#### BRIEF
From the first record to the last, write each one out again exactly.

---------- SUPPLIED INFORMATION

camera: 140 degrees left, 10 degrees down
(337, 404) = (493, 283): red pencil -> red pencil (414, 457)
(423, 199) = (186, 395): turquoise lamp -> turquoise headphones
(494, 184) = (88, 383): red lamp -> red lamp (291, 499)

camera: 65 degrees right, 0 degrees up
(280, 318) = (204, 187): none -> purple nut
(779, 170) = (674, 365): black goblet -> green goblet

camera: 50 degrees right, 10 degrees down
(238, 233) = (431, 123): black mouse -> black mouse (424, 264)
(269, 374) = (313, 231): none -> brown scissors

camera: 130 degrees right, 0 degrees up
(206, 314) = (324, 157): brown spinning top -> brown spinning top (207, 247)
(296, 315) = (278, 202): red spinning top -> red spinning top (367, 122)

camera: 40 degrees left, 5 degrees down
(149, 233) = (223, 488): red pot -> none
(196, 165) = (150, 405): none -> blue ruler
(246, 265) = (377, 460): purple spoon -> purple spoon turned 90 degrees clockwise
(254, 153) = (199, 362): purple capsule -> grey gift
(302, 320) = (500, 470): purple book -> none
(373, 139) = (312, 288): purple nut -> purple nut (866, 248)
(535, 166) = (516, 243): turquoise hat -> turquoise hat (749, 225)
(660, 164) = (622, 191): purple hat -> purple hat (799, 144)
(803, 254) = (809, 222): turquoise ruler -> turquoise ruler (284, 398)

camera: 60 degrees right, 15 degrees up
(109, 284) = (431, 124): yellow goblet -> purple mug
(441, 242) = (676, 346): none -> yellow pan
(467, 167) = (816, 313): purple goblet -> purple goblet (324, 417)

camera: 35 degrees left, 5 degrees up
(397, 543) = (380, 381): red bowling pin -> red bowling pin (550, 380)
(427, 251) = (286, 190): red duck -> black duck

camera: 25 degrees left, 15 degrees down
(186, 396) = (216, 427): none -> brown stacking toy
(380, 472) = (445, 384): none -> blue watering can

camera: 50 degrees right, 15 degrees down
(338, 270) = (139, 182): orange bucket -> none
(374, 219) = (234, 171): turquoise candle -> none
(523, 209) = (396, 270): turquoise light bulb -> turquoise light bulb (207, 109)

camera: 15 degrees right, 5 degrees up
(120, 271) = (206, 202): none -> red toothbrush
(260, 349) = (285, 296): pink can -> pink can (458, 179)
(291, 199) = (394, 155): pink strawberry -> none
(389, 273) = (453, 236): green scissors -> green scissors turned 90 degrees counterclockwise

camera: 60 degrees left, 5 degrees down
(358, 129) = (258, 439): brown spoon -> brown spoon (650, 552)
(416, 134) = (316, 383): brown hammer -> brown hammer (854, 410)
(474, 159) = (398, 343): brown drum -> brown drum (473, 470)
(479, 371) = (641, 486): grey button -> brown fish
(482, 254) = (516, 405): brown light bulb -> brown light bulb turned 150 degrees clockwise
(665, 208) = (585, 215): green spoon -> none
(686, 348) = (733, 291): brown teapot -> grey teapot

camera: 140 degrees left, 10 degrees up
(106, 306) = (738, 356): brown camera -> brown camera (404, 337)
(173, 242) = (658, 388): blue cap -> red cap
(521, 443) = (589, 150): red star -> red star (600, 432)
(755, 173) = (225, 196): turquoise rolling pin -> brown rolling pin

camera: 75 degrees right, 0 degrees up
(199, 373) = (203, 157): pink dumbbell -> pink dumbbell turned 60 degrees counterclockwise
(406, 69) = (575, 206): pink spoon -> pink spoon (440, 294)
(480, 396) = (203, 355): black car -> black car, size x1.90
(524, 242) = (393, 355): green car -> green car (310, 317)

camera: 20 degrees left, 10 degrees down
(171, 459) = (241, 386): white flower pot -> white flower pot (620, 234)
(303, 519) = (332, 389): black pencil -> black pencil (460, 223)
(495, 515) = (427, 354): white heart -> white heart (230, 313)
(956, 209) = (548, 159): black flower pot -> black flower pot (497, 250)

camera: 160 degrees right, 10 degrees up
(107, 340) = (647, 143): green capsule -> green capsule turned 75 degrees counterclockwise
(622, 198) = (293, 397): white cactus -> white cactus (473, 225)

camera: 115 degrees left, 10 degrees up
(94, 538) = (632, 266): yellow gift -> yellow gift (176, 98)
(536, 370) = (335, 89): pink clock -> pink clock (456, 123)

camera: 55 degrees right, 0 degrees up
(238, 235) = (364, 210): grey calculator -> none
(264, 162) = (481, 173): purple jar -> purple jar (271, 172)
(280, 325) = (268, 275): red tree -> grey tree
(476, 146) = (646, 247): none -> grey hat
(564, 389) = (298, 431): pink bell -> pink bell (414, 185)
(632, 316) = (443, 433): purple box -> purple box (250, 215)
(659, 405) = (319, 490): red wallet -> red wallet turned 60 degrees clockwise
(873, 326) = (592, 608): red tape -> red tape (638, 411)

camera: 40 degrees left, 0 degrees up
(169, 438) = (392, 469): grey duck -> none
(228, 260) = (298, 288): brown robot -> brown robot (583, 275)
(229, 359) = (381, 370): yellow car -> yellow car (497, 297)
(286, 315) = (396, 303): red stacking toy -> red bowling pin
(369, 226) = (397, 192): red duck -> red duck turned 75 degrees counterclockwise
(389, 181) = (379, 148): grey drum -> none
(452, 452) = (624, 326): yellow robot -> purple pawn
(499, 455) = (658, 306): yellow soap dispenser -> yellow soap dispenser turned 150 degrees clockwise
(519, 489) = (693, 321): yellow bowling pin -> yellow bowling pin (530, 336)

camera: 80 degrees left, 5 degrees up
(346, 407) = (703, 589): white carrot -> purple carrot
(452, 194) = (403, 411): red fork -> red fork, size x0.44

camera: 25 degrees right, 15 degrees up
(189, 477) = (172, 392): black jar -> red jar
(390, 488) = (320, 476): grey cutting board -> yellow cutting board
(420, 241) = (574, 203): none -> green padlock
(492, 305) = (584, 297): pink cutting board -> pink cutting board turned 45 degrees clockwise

--------------------

#### WRITTEN RESPONSE
camera: 140 degrees left, 10 degrees down
(337, 404) = (493, 283): red pencil -> red pencil (414, 457)
(423, 199) = (186, 395): turquoise lamp -> turquoise headphones
(494, 184) = (88, 383): red lamp -> red lamp (291, 499)

camera: 65 degrees right, 0 degrees up
(280, 318) = (204, 187): none -> purple nut
(779, 170) = (674, 365): black goblet -> green goblet

camera: 50 degrees right, 10 degrees down
(238, 233) = (431, 123): black mouse -> black mouse (424, 264)
(269, 374) = (313, 231): none -> brown scissors

camera: 130 degrees right, 0 degrees up
(206, 314) = (324, 157): brown spinning top -> brown spinning top (207, 247)
(296, 315) = (278, 202): red spinning top -> red spinning top (367, 122)

camera: 40 degrees left, 5 degrees down
(149, 233) = (223, 488): red pot -> none
(196, 165) = (150, 405): none -> blue ruler
(246, 265) = (377, 460): purple spoon -> purple spoon turned 90 degrees clockwise
(254, 153) = (199, 362): purple capsule -> grey gift
(302, 320) = (500, 470): purple book -> none
(373, 139) = (312, 288): purple nut -> purple nut (866, 248)
(535, 166) = (516, 243): turquoise hat -> turquoise hat (749, 225)
(660, 164) = (622, 191): purple hat -> purple hat (799, 144)
(803, 254) = (809, 222): turquoise ruler -> turquoise ruler (284, 398)

camera: 60 degrees right, 15 degrees up
(109, 284) = (431, 124): yellow goblet -> purple mug
(441, 242) = (676, 346): none -> yellow pan
(467, 167) = (816, 313): purple goblet -> purple goblet (324, 417)

camera: 35 degrees left, 5 degrees up
(397, 543) = (380, 381): red bowling pin -> red bowling pin (550, 380)
(427, 251) = (286, 190): red duck -> black duck

camera: 25 degrees left, 15 degrees down
(186, 396) = (216, 427): none -> brown stacking toy
(380, 472) = (445, 384): none -> blue watering can

camera: 50 degrees right, 15 degrees down
(338, 270) = (139, 182): orange bucket -> none
(374, 219) = (234, 171): turquoise candle -> none
(523, 209) = (396, 270): turquoise light bulb -> turquoise light bulb (207, 109)

camera: 15 degrees right, 5 degrees up
(120, 271) = (206, 202): none -> red toothbrush
(260, 349) = (285, 296): pink can -> pink can (458, 179)
(291, 199) = (394, 155): pink strawberry -> none
(389, 273) = (453, 236): green scissors -> green scissors turned 90 degrees counterclockwise

camera: 60 degrees left, 5 degrees down
(358, 129) = (258, 439): brown spoon -> brown spoon (650, 552)
(416, 134) = (316, 383): brown hammer -> brown hammer (854, 410)
(474, 159) = (398, 343): brown drum -> brown drum (473, 470)
(479, 371) = (641, 486): grey button -> brown fish
(482, 254) = (516, 405): brown light bulb -> brown light bulb turned 150 degrees clockwise
(665, 208) = (585, 215): green spoon -> none
(686, 348) = (733, 291): brown teapot -> grey teapot

camera: 140 degrees left, 10 degrees up
(106, 306) = (738, 356): brown camera -> brown camera (404, 337)
(173, 242) = (658, 388): blue cap -> red cap
(521, 443) = (589, 150): red star -> red star (600, 432)
(755, 173) = (225, 196): turquoise rolling pin -> brown rolling pin

camera: 75 degrees right, 0 degrees up
(199, 373) = (203, 157): pink dumbbell -> pink dumbbell turned 60 degrees counterclockwise
(406, 69) = (575, 206): pink spoon -> pink spoon (440, 294)
(480, 396) = (203, 355): black car -> black car, size x1.90
(524, 242) = (393, 355): green car -> green car (310, 317)

camera: 20 degrees left, 10 degrees down
(171, 459) = (241, 386): white flower pot -> white flower pot (620, 234)
(303, 519) = (332, 389): black pencil -> black pencil (460, 223)
(495, 515) = (427, 354): white heart -> white heart (230, 313)
(956, 209) = (548, 159): black flower pot -> black flower pot (497, 250)

camera: 160 degrees right, 10 degrees up
(107, 340) = (647, 143): green capsule -> green capsule turned 75 degrees counterclockwise
(622, 198) = (293, 397): white cactus -> white cactus (473, 225)

camera: 115 degrees left, 10 degrees up
(94, 538) = (632, 266): yellow gift -> yellow gift (176, 98)
(536, 370) = (335, 89): pink clock -> pink clock (456, 123)

camera: 55 degrees right, 0 degrees up
(238, 235) = (364, 210): grey calculator -> none
(264, 162) = (481, 173): purple jar -> purple jar (271, 172)
(280, 325) = (268, 275): red tree -> grey tree
(476, 146) = (646, 247): none -> grey hat
(564, 389) = (298, 431): pink bell -> pink bell (414, 185)
(632, 316) = (443, 433): purple box -> purple box (250, 215)
(659, 405) = (319, 490): red wallet -> red wallet turned 60 degrees clockwise
(873, 326) = (592, 608): red tape -> red tape (638, 411)

camera: 40 degrees left, 0 degrees up
(169, 438) = (392, 469): grey duck -> none
(228, 260) = (298, 288): brown robot -> brown robot (583, 275)
(229, 359) = (381, 370): yellow car -> yellow car (497, 297)
(286, 315) = (396, 303): red stacking toy -> red bowling pin
(369, 226) = (397, 192): red duck -> red duck turned 75 degrees counterclockwise
(389, 181) = (379, 148): grey drum -> none
(452, 452) = (624, 326): yellow robot -> purple pawn
(499, 455) = (658, 306): yellow soap dispenser -> yellow soap dispenser turned 150 degrees clockwise
(519, 489) = (693, 321): yellow bowling pin -> yellow bowling pin (530, 336)

camera: 80 degrees left, 5 degrees up
(346, 407) = (703, 589): white carrot -> purple carrot
(452, 194) = (403, 411): red fork -> red fork, size x0.44

camera: 25 degrees right, 15 degrees up
(189, 477) = (172, 392): black jar -> red jar
(390, 488) = (320, 476): grey cutting board -> yellow cutting board
(420, 241) = (574, 203): none -> green padlock
(492, 305) = (584, 297): pink cutting board -> pink cutting board turned 45 degrees clockwise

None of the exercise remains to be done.